[TASK TO COMPLETE]:
What is needed is an exact copy of the records below, with the pictures left out.

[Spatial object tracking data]

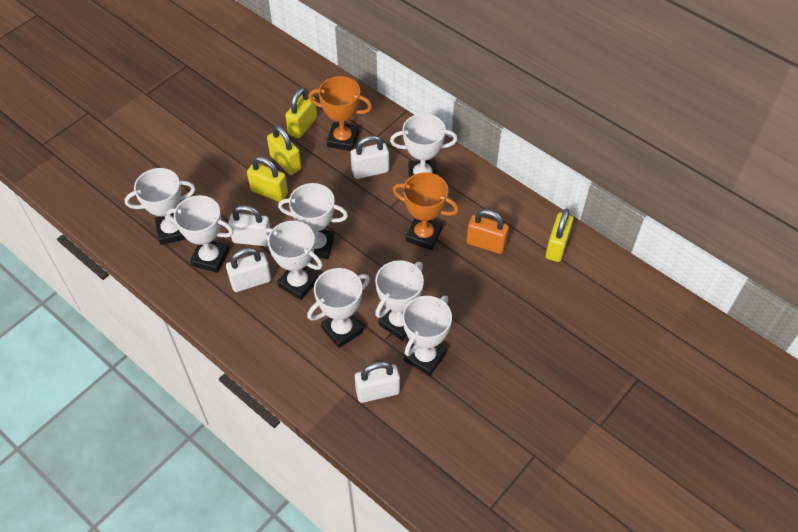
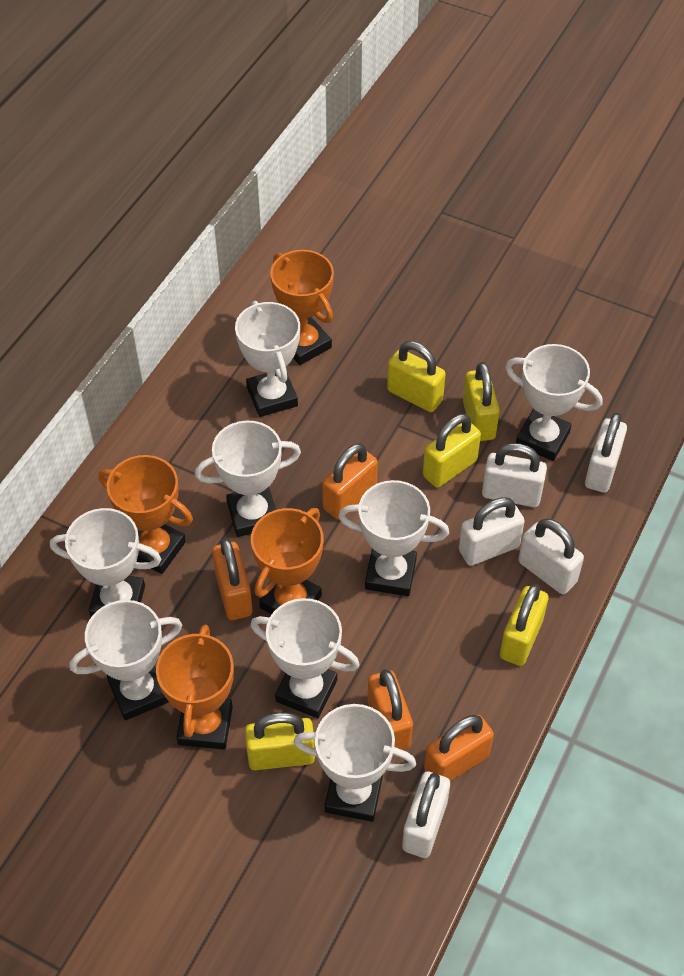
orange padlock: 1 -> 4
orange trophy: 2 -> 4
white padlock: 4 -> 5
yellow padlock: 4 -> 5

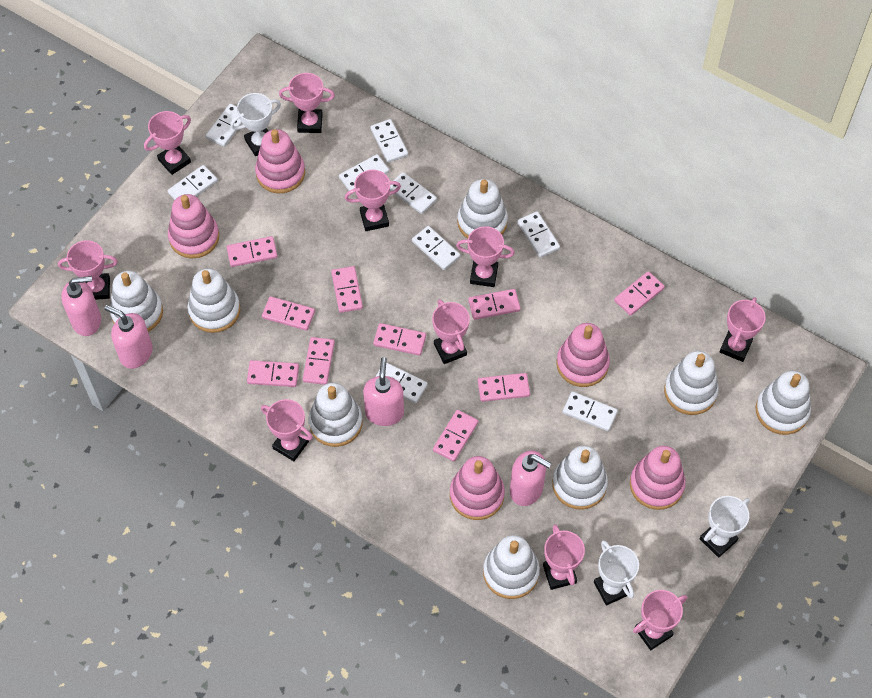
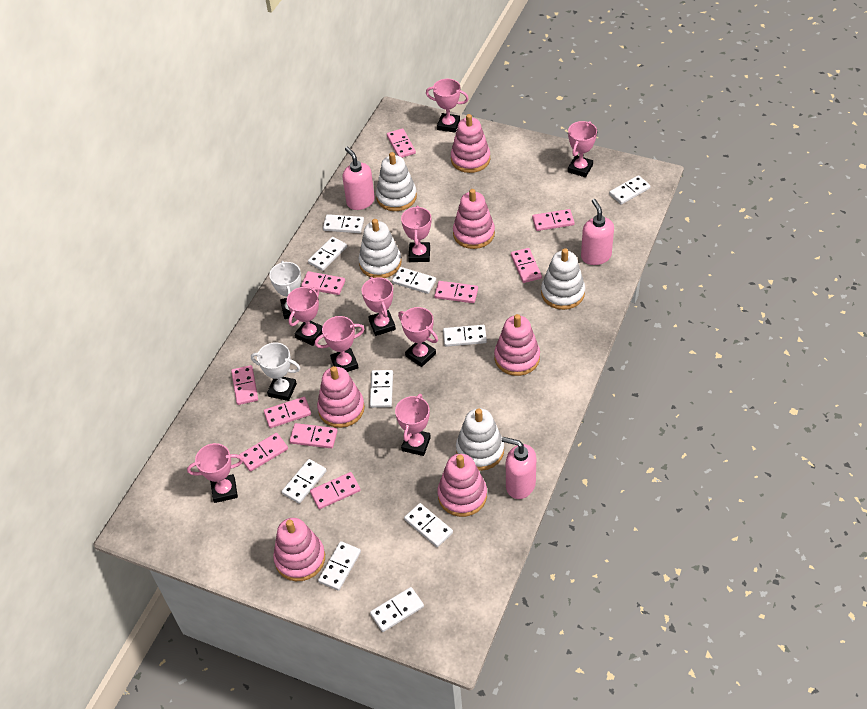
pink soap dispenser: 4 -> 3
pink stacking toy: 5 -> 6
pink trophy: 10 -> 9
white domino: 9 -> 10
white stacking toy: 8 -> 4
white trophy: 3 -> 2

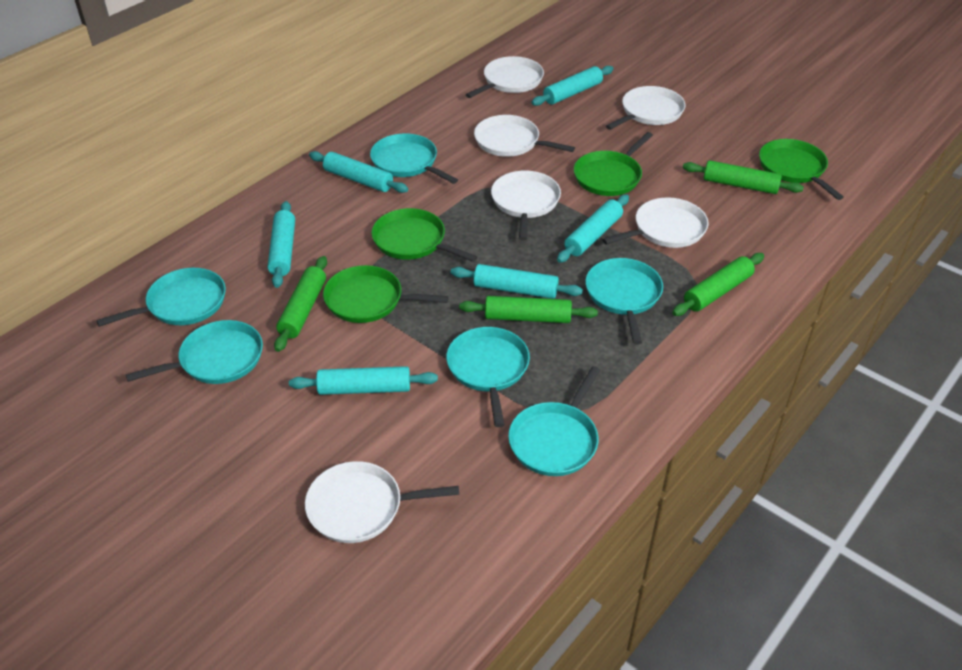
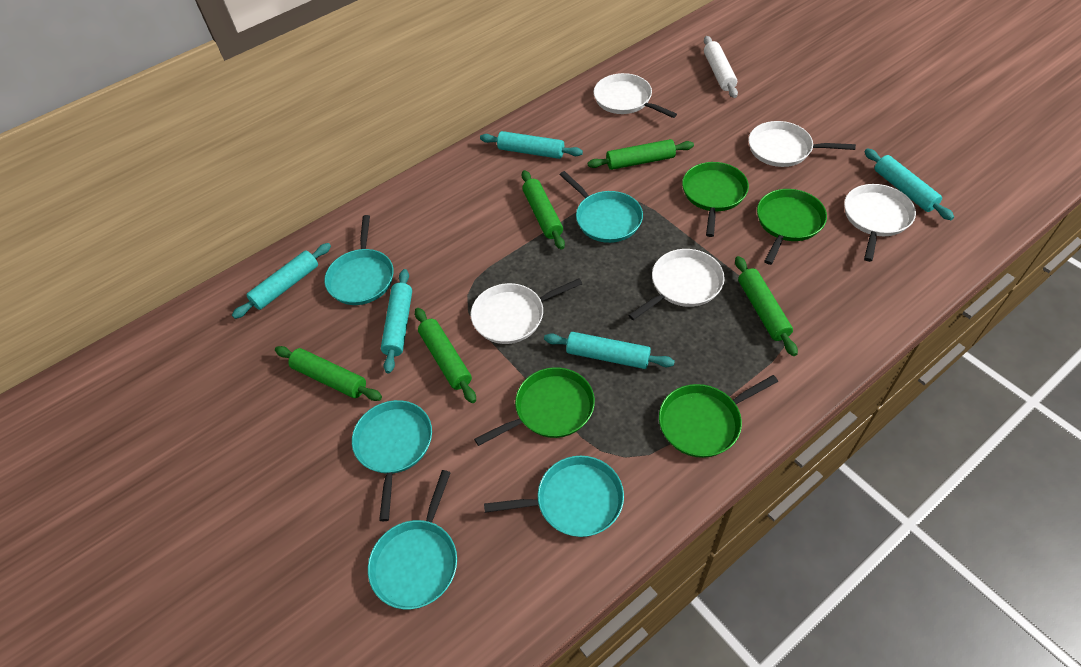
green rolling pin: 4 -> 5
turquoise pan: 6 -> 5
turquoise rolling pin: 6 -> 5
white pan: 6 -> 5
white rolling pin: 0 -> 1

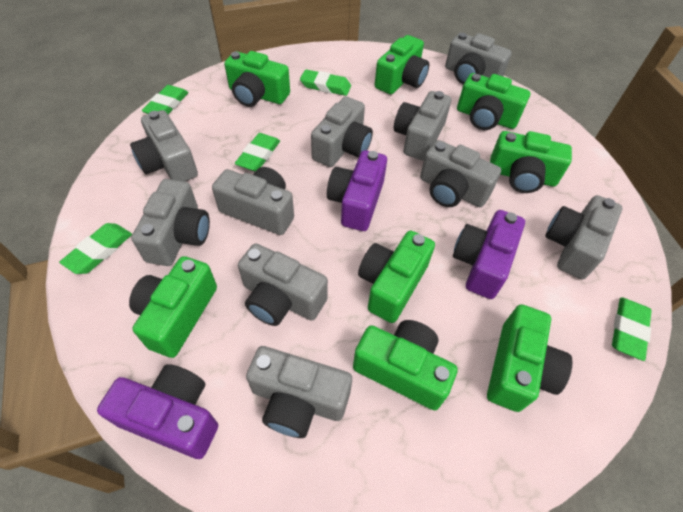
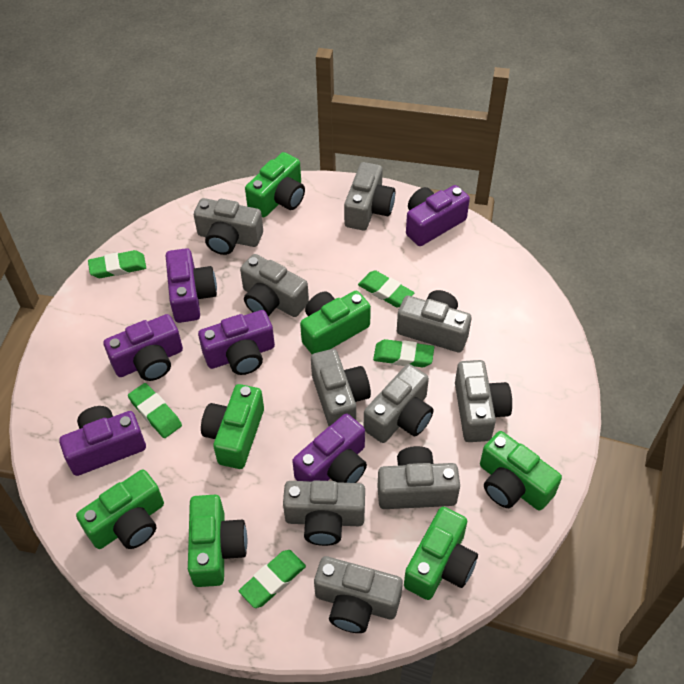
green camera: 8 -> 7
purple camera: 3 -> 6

[COMPLETED EXERCISE]:
orange padlock: 1 -> 4
orange trophy: 2 -> 4
white padlock: 4 -> 5
yellow padlock: 4 -> 5

pink soap dispenser: 4 -> 3
pink stacking toy: 5 -> 6
pink trophy: 10 -> 9
white domino: 9 -> 10
white stacking toy: 8 -> 4
white trophy: 3 -> 2

green rolling pin: 4 -> 5
turquoise pan: 6 -> 5
turquoise rolling pin: 6 -> 5
white pan: 6 -> 5
white rolling pin: 0 -> 1

green camera: 8 -> 7
purple camera: 3 -> 6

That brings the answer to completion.